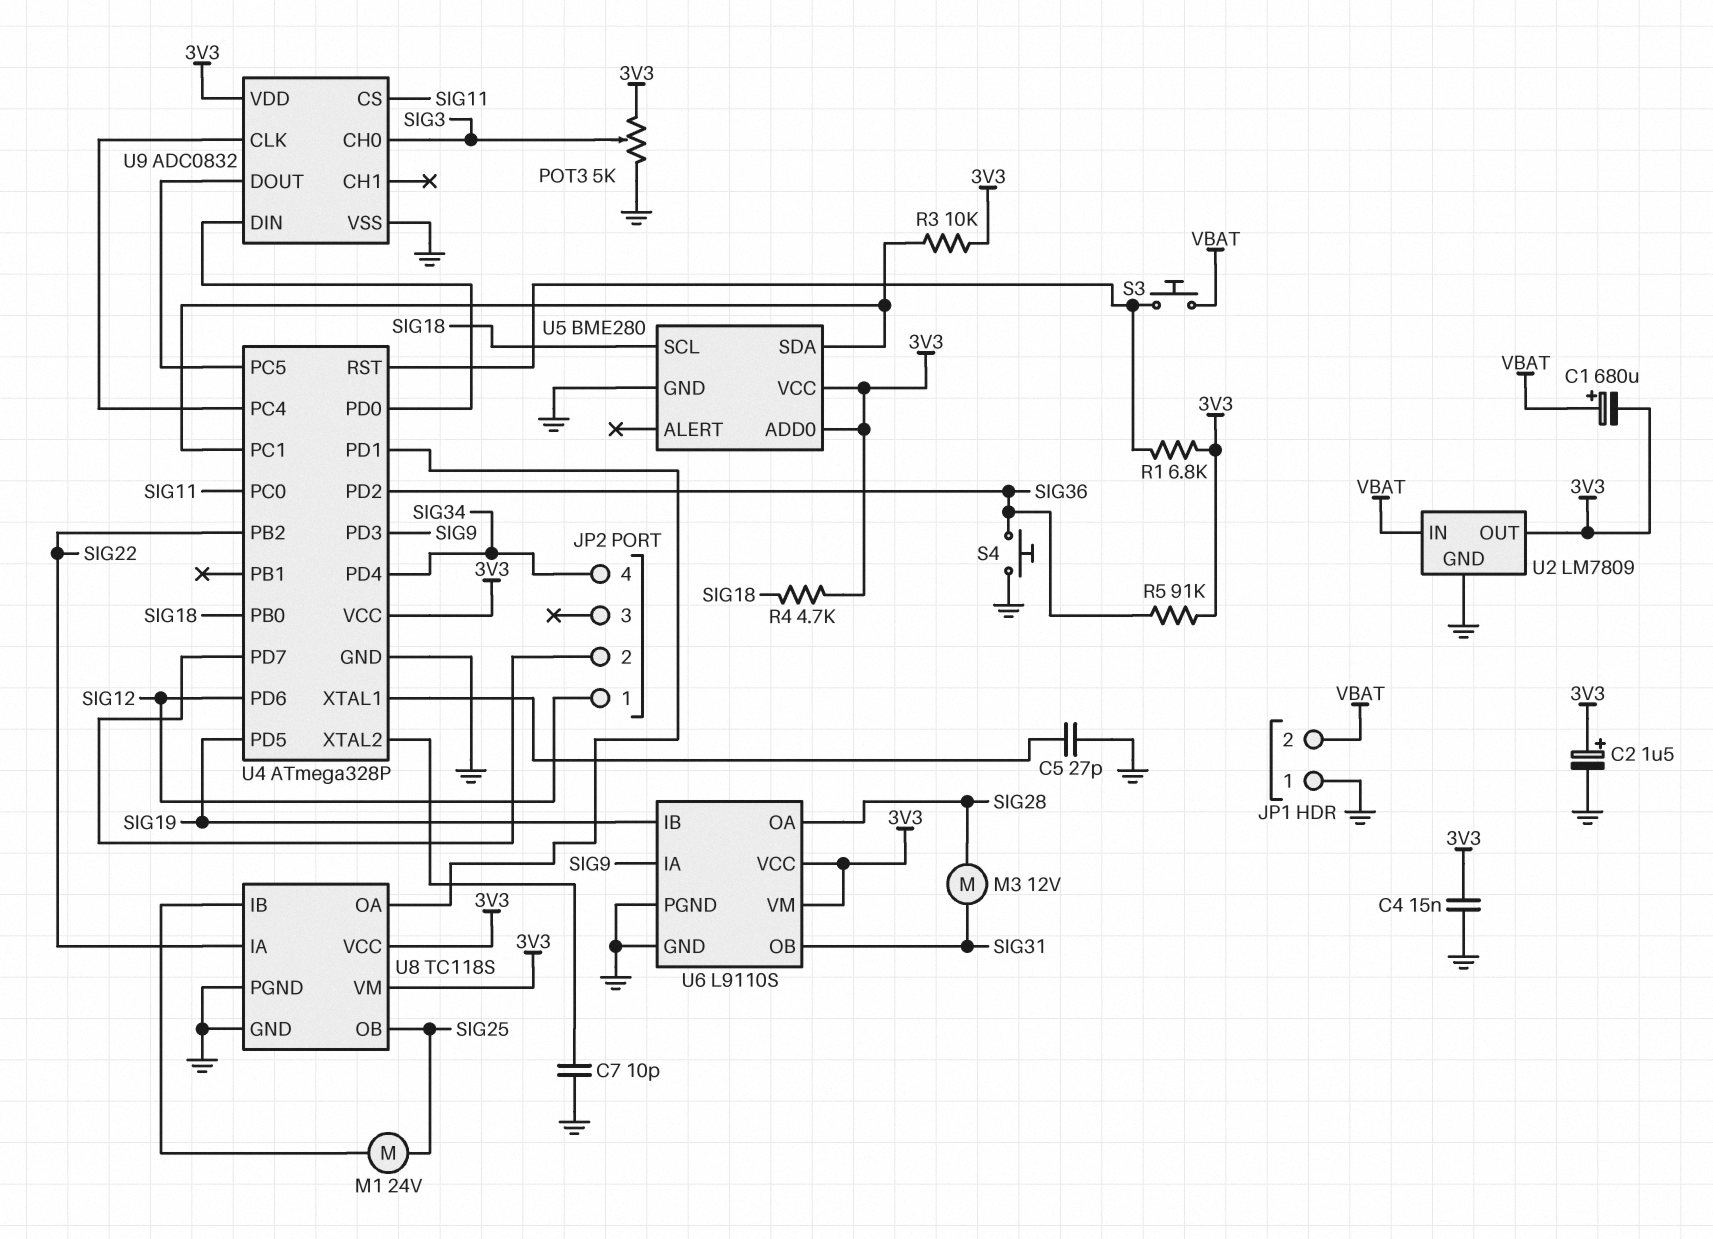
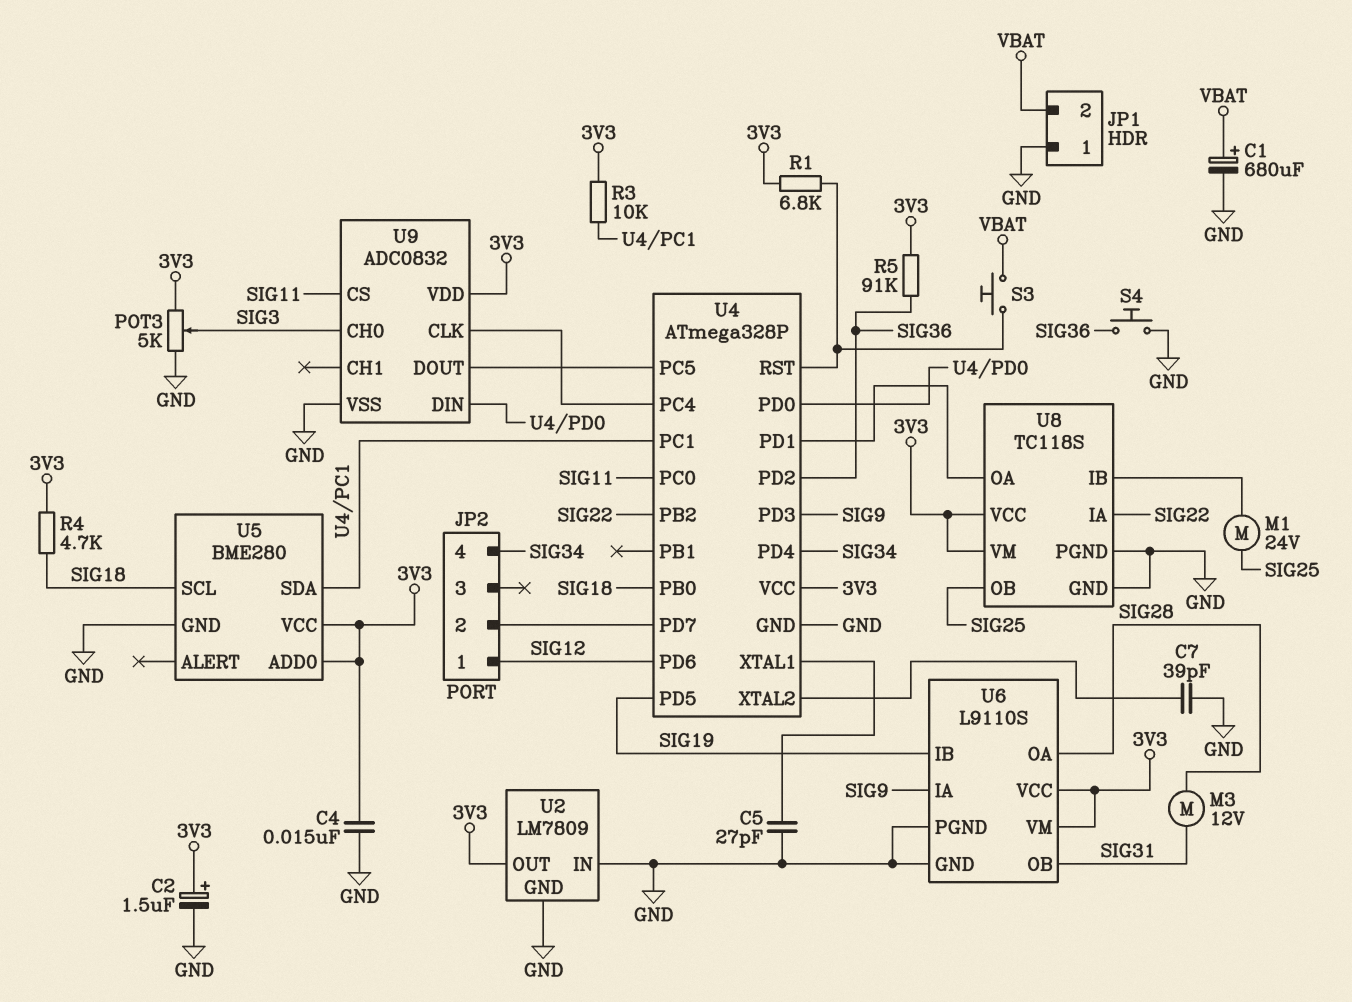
C1: 680uF (plus VBAT, minus 3V3) -> 680uF (plus VBAT, minus GND)
C7: 10pF (GND, U4/XTAL2) -> 39pF (GND, U4/XTAL2)
U2 pin IN: VBAT -> GND

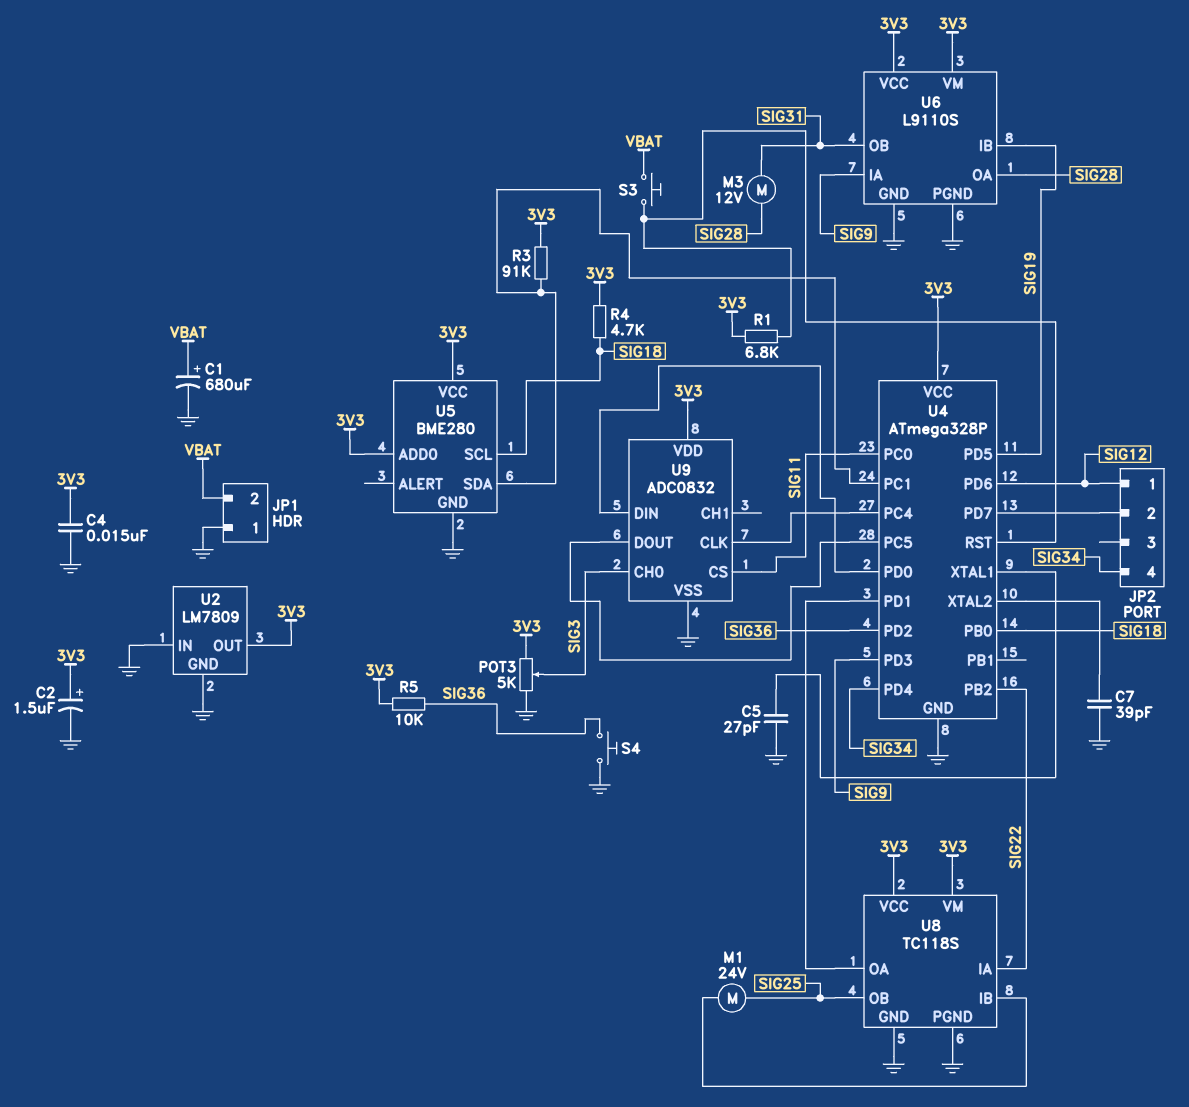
R3: 10k (3V3, U4/PC1) -> 91k (3V3, U4/PC1)
R5: 91k (3V3, SIG36) -> 10k (3V3, SIG36)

### PROMPT
When you write out the material above, keep every line exact and drop each picture.

### TASK RESULT
C1: 680uF (plus VBAT, minus 3V3) -> 680uF (plus VBAT, minus GND)
C7: 10pF (GND, U4/XTAL2) -> 39pF (GND, U4/XTAL2)
U2 pin IN: VBAT -> GND

R3: 10k (3V3, U4/PC1) -> 91k (3V3, U4/PC1)
R5: 91k (3V3, SIG36) -> 10k (3V3, SIG36)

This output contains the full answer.